## WHAT YOU ARE ASKED TO DO:
Copy each record below exactly, please, and leave its pictures out.

Version comparison data
=== Begin Enclosure ===
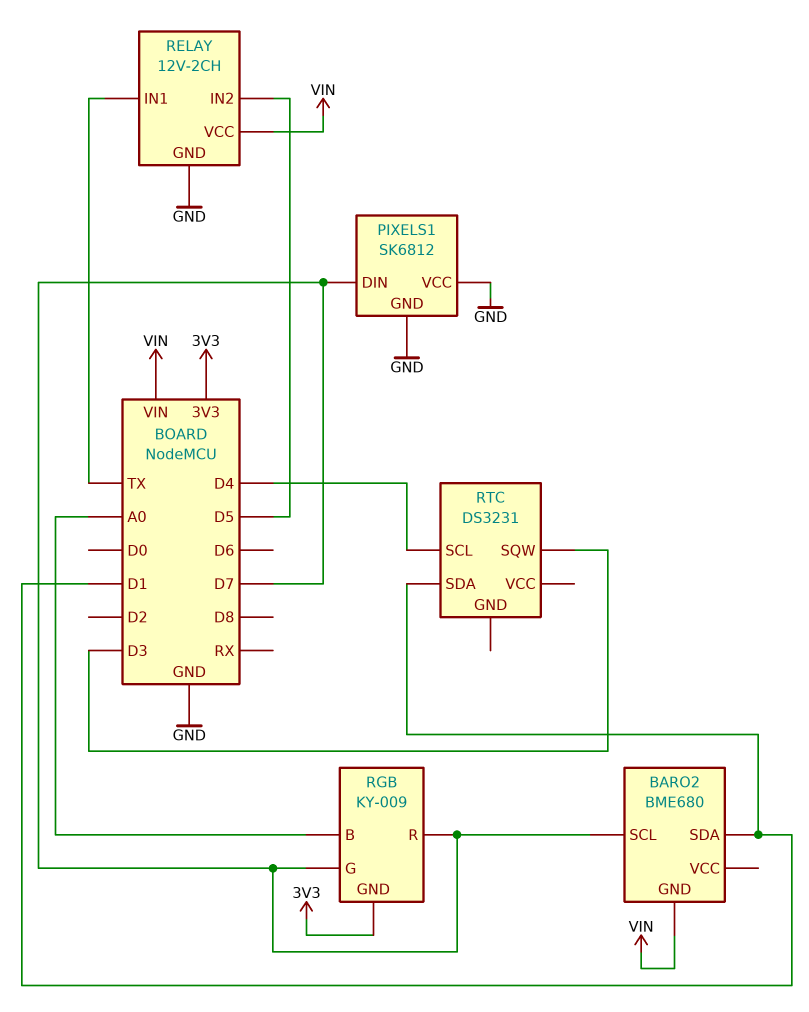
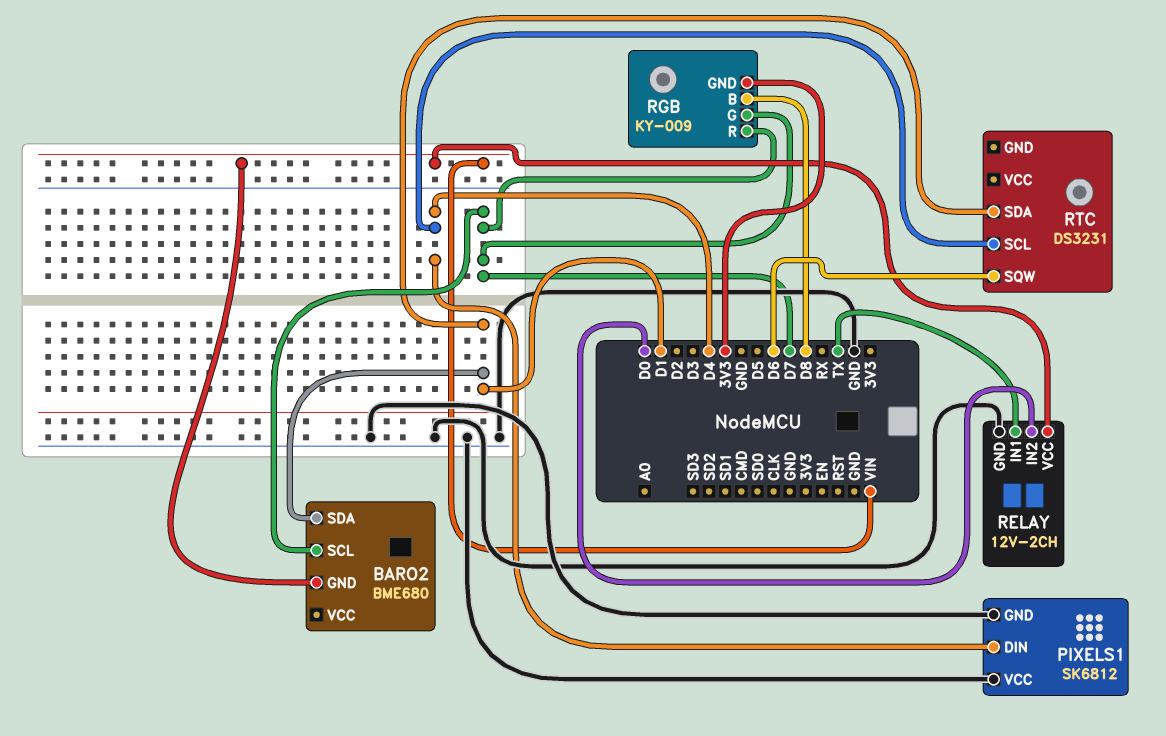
PIXELS1 pin DIN: D7 -> D4
RELAY pin IN2: D5 -> D0
RGB pin B: A0 -> D8
RTC pin SQW: D3 -> D6

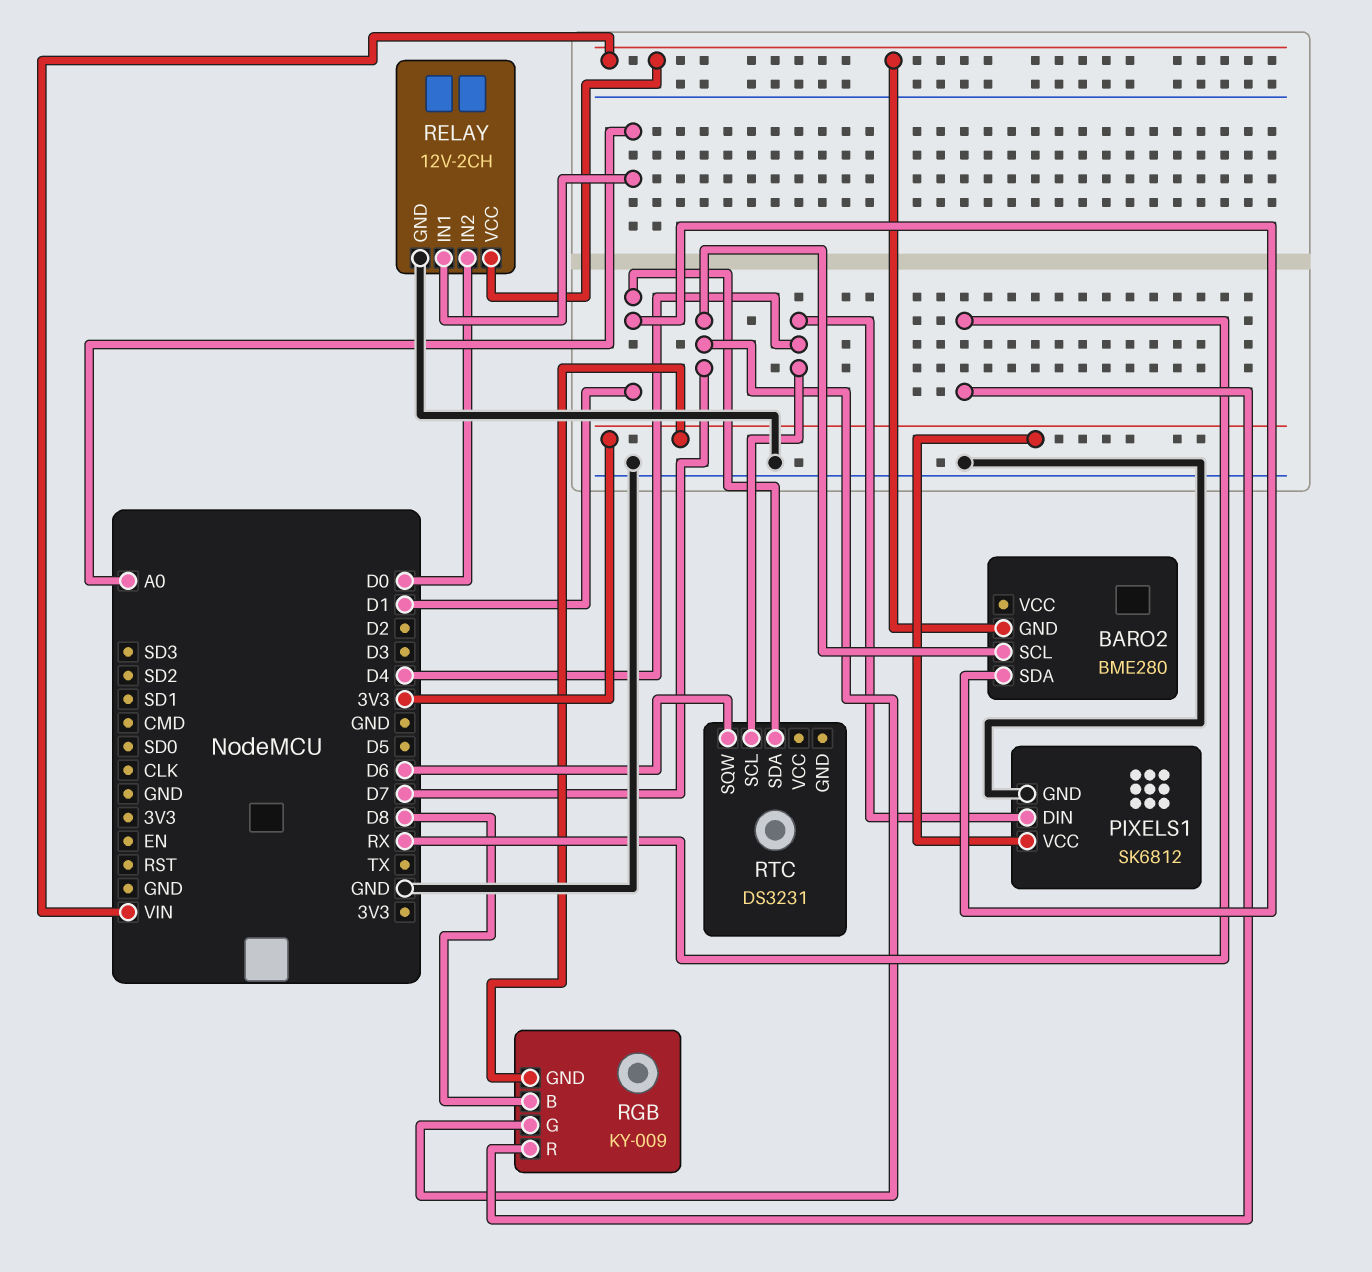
BARO2: BME680 -> BME280
PIXELS1 pin VCC: GND -> 3V3
RELAY pin IN1: TX -> A0
RGB pin R: D7 -> RX

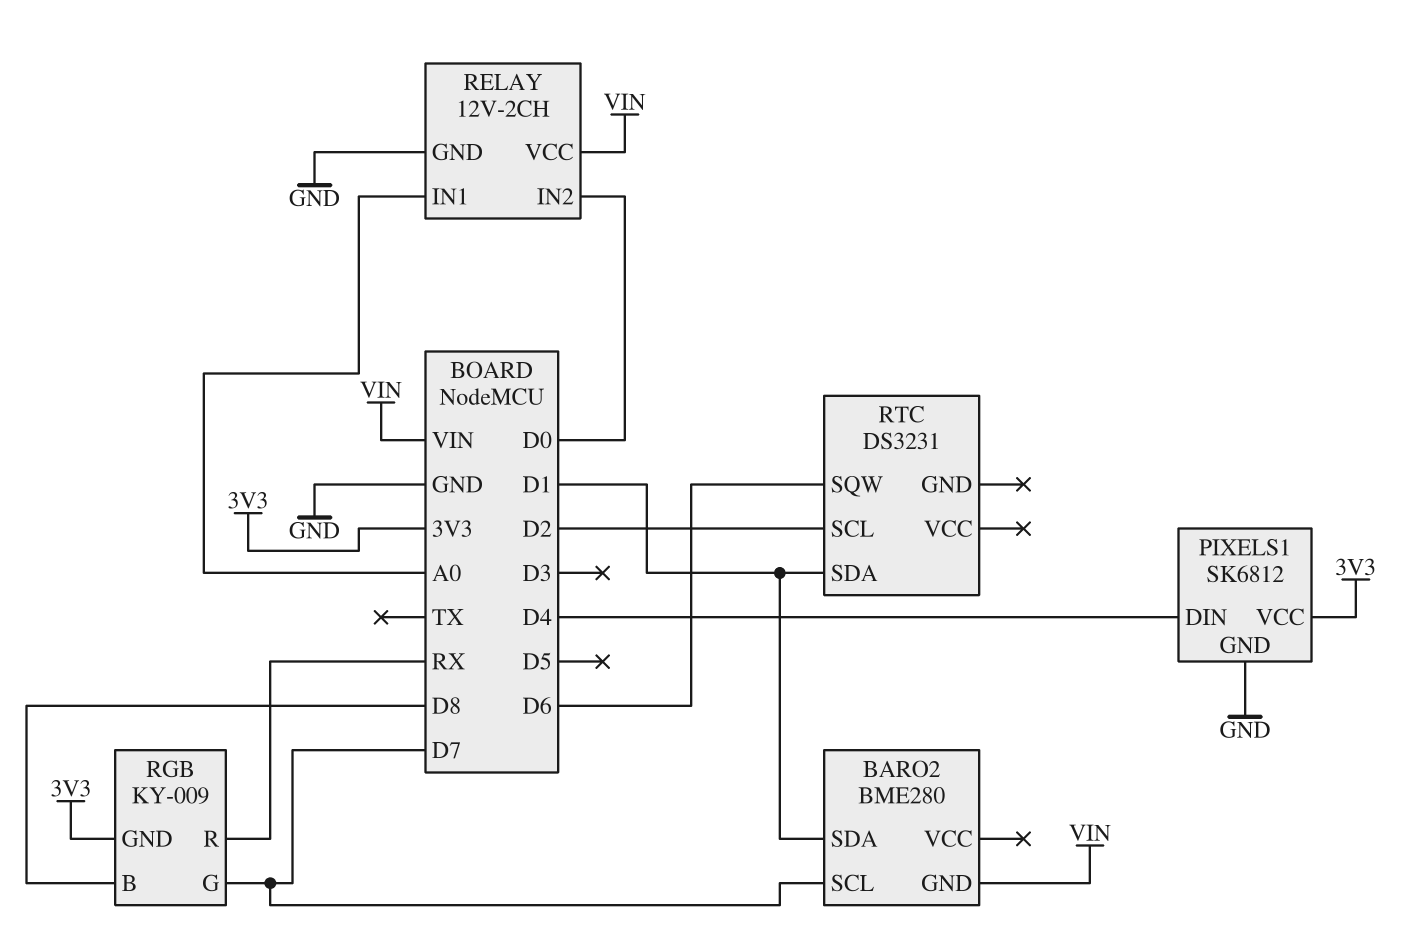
RTC pin SCL: D4 -> D2

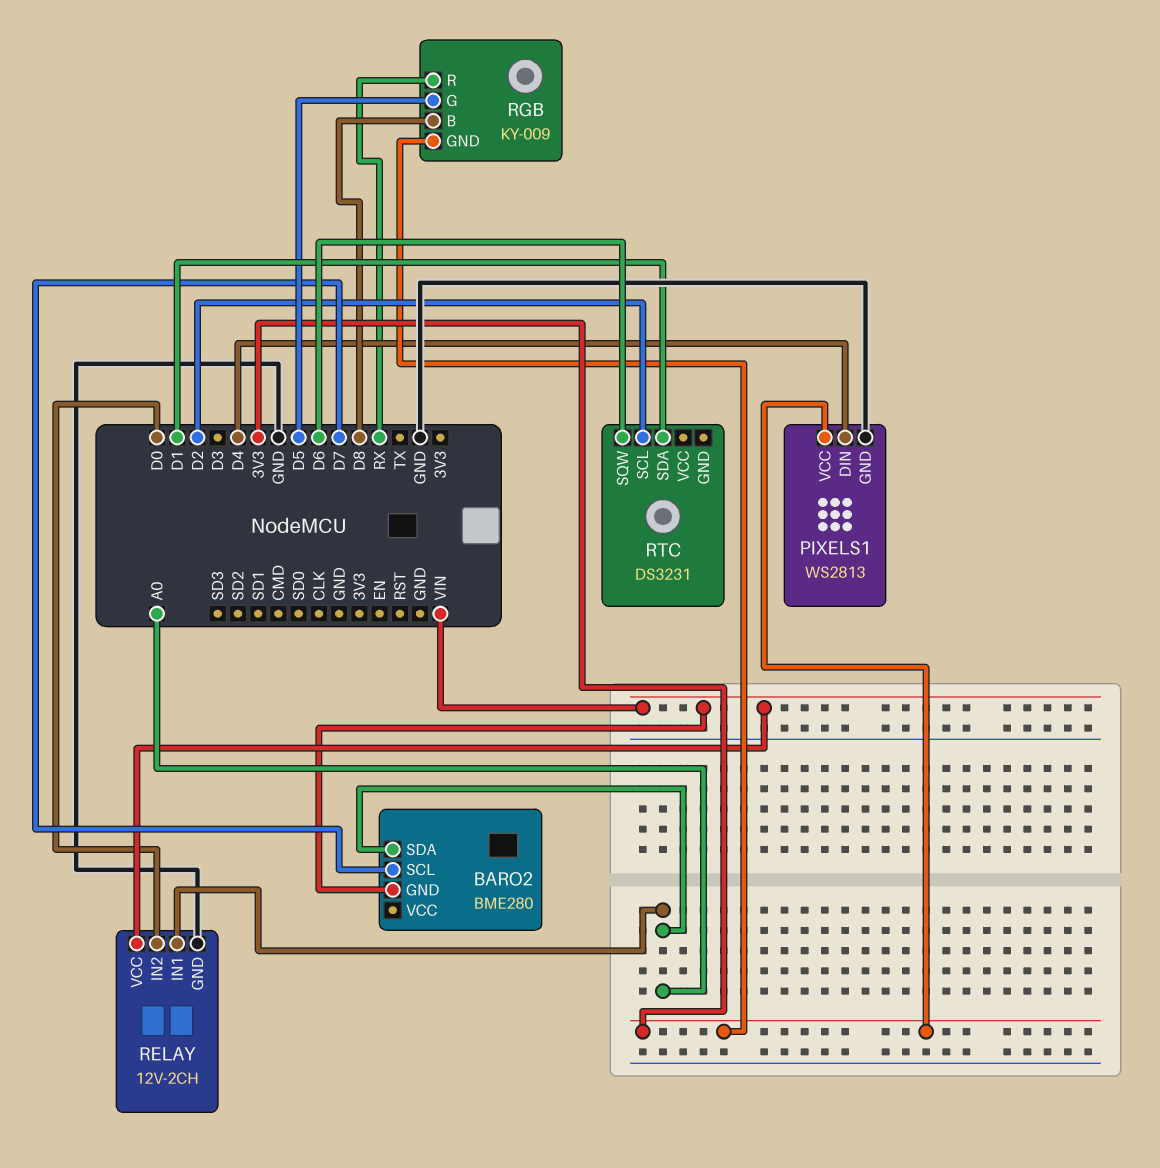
BARO2 pin SDA: D1 -> A0
PIXELS1: SK6812 -> WS2813
RGB pin G: D7 -> D5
=== End Enclosure ===
## THE ANSWER:
PIXELS1 pin DIN: D7 -> D4
RELAY pin IN2: D5 -> D0
RGB pin B: A0 -> D8
RTC pin SQW: D3 -> D6

BARO2: BME680 -> BME280
PIXELS1 pin VCC: GND -> 3V3
RELAY pin IN1: TX -> A0
RGB pin R: D7 -> RX

RTC pin SCL: D4 -> D2

BARO2 pin SDA: D1 -> A0
PIXELS1: SK6812 -> WS2813
RGB pin G: D7 -> D5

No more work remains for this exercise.